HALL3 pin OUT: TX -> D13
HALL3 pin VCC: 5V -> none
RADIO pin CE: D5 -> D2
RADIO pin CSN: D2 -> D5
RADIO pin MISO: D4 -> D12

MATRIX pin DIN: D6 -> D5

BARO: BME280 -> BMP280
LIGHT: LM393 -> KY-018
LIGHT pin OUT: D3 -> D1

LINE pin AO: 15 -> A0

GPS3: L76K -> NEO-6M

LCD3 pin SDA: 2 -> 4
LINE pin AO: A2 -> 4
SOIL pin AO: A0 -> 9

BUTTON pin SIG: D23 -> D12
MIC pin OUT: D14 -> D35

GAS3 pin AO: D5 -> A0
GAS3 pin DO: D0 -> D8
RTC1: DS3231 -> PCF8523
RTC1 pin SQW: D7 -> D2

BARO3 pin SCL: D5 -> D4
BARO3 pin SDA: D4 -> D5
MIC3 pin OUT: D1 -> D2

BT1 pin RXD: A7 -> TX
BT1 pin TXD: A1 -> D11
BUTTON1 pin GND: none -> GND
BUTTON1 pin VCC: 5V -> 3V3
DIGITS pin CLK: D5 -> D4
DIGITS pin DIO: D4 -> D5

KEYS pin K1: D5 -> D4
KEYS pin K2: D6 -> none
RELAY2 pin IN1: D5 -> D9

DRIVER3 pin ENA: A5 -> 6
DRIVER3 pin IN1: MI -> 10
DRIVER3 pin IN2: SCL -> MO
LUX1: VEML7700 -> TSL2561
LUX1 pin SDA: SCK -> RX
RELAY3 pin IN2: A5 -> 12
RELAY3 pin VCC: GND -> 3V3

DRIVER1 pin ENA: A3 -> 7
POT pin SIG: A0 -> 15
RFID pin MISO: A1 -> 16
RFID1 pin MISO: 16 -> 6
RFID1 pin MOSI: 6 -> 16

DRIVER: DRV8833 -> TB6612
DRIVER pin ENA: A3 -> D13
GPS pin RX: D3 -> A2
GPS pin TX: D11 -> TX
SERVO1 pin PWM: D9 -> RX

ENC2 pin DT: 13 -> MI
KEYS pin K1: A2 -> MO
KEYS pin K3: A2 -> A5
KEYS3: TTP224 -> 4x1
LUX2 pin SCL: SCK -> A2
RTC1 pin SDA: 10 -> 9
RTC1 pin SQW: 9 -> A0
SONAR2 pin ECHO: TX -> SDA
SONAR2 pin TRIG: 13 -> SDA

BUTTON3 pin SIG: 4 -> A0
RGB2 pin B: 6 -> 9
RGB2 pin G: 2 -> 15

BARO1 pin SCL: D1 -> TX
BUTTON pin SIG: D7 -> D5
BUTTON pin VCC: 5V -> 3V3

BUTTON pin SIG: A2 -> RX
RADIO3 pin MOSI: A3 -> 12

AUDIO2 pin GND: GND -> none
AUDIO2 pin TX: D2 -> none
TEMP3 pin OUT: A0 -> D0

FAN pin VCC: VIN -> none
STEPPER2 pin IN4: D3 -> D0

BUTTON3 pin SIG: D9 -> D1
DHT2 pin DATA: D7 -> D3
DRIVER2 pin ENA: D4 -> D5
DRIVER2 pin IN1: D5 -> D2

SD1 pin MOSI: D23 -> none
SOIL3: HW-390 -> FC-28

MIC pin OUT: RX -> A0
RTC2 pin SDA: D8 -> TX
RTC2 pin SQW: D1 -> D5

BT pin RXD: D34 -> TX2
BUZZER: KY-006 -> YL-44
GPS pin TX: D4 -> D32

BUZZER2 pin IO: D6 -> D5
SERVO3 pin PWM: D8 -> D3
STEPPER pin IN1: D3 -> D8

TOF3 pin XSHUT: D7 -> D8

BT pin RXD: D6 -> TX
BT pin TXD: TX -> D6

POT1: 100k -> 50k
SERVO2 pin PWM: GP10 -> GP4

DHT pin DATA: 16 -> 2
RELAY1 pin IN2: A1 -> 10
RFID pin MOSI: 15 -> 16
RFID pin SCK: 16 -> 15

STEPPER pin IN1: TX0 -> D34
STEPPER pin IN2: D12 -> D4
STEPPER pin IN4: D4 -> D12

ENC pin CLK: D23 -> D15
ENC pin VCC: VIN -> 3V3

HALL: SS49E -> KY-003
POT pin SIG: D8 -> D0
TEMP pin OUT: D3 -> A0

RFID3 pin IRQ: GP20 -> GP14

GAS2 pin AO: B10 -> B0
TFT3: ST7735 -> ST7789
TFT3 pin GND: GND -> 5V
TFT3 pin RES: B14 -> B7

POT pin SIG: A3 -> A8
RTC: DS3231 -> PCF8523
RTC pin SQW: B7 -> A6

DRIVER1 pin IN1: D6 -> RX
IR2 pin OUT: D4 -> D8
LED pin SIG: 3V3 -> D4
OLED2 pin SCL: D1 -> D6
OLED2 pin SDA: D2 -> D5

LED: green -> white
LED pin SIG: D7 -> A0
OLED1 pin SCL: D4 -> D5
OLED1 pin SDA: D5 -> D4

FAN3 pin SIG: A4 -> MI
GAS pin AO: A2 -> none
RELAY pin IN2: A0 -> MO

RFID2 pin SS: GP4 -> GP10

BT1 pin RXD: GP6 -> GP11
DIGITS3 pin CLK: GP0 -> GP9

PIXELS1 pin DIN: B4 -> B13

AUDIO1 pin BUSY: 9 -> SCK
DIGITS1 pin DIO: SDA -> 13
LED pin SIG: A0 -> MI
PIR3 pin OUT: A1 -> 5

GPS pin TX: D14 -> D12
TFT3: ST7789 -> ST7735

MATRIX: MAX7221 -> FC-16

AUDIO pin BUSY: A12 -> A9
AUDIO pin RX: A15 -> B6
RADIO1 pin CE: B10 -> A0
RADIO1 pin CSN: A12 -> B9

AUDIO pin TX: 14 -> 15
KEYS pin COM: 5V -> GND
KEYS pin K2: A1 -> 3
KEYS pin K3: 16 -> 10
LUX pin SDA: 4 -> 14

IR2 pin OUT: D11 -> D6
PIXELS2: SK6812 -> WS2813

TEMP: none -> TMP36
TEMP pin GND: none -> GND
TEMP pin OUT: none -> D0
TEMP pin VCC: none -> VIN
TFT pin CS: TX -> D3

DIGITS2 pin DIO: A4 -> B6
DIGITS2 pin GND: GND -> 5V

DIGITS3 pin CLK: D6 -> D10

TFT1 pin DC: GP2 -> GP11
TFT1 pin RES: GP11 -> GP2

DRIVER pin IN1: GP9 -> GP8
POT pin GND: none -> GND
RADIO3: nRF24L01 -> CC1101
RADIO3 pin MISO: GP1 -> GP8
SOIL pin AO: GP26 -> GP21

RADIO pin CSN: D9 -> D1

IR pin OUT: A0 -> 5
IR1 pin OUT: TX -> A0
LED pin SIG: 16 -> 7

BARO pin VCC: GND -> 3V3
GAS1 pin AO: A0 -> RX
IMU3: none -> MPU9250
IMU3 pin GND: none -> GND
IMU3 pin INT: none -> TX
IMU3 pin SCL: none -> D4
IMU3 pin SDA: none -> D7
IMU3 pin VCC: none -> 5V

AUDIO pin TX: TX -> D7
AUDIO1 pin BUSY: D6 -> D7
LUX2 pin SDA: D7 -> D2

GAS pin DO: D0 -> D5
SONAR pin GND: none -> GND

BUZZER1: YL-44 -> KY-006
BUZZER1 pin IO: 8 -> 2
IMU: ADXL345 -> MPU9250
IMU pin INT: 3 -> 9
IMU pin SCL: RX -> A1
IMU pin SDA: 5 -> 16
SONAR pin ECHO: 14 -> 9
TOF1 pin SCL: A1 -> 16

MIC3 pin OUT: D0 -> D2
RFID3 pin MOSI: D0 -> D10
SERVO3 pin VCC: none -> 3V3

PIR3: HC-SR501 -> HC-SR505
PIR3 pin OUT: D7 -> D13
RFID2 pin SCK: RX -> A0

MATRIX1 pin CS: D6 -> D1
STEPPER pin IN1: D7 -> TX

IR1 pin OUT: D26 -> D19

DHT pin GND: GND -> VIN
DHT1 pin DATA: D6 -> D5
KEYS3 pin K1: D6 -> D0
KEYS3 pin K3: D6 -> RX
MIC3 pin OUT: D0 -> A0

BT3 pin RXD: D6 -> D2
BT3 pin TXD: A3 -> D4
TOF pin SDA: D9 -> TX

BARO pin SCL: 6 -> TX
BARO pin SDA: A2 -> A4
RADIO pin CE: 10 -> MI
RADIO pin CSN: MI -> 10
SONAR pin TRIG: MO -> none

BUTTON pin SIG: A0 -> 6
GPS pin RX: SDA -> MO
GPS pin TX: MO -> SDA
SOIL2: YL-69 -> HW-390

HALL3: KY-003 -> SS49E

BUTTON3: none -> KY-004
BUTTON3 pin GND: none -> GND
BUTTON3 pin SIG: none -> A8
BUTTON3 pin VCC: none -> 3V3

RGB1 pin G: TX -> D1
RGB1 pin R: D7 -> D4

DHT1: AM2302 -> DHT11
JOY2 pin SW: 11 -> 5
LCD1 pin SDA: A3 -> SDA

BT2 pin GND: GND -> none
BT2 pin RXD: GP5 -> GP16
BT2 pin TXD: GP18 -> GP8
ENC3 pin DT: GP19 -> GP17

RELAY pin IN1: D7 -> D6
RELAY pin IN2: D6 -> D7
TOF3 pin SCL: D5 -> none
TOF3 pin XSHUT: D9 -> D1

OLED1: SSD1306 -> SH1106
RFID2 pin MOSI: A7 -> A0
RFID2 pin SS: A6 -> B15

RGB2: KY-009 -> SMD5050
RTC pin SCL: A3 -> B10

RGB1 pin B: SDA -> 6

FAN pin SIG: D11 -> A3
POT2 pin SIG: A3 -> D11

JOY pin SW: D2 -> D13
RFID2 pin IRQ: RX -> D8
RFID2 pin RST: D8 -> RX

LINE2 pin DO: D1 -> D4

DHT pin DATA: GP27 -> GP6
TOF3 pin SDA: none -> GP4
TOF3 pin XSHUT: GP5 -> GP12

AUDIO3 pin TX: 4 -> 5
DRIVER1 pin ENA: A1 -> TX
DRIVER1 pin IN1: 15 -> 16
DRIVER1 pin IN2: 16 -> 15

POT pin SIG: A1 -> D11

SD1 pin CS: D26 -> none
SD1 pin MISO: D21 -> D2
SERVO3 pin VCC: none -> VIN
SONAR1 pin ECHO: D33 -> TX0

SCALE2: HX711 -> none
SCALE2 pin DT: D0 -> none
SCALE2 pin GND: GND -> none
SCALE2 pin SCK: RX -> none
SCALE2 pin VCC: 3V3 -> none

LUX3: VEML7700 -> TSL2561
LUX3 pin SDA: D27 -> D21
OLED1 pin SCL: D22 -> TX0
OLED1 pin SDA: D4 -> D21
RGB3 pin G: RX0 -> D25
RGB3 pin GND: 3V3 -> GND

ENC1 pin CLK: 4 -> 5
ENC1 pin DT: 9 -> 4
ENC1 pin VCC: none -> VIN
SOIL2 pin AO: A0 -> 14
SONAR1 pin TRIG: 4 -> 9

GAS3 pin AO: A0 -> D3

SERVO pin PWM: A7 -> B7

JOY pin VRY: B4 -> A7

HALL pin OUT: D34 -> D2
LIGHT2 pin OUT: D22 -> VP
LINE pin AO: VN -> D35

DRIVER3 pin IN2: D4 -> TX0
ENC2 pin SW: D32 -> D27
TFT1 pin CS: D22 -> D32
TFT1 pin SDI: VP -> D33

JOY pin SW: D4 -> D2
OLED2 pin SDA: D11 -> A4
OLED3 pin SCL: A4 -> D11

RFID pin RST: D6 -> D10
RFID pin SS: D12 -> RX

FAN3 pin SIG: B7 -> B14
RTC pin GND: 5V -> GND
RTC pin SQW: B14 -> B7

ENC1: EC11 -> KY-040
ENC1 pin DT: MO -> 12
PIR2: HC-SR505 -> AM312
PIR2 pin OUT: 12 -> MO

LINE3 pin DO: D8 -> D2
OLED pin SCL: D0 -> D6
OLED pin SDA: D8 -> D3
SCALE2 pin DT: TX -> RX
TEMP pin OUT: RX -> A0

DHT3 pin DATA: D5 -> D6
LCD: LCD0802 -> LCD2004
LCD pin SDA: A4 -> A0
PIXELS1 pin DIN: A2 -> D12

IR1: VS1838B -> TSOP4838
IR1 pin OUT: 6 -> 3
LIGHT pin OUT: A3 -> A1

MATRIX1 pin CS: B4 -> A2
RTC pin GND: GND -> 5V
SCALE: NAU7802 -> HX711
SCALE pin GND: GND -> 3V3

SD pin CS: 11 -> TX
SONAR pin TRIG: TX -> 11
- - -
PROBLEM DESCRIPTION: Here the job is to set down exactly the lines of the material above that fall between the one with "DRIVER3 pin IN1: MI -> 10" and the one with "SERVO1 pin PWM: D9 -> RX", inclusive, and nothing beyond them.

SOLUTION TO THIS TASK:
DRIVER3 pin IN1: MI -> 10
DRIVER3 pin IN2: SCL -> MO
LUX1: VEML7700 -> TSL2561
LUX1 pin SDA: SCK -> RX
RELAY3 pin IN2: A5 -> 12
RELAY3 pin VCC: GND -> 3V3

DRIVER1 pin ENA: A3 -> 7
POT pin SIG: A0 -> 15
RFID pin MISO: A1 -> 16
RFID1 pin MISO: 16 -> 6
RFID1 pin MOSI: 6 -> 16

DRIVER: DRV8833 -> TB6612
DRIVER pin ENA: A3 -> D13
GPS pin RX: D3 -> A2
GPS pin TX: D11 -> TX
SERVO1 pin PWM: D9 -> RX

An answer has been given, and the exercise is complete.